Segment Open
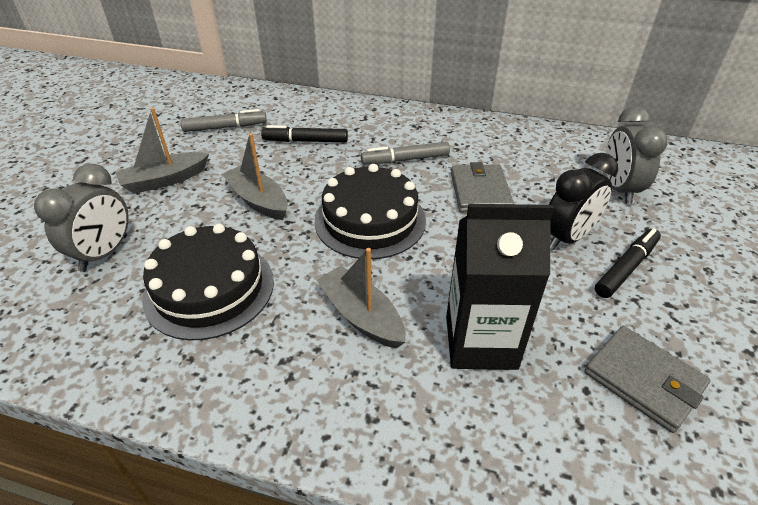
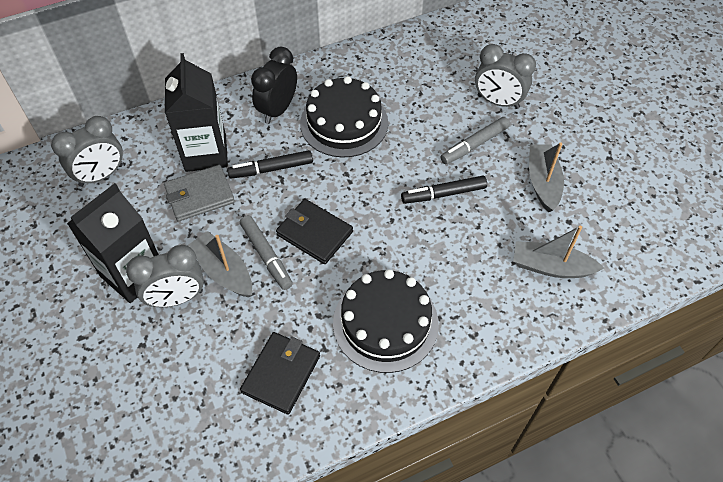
black carton: 1 -> 2
black wallet: 0 -> 2
grey clock: 2 -> 3
grey wallet: 2 -> 1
Segment Closed
TASK DIRECTIONS — Write out the whole listing exactly as it appears, and omit the pictures.

SOLUTION TO THIS EXERCISE —
black carton: 1 -> 2
black wallet: 0 -> 2
grey clock: 2 -> 3
grey wallet: 2 -> 1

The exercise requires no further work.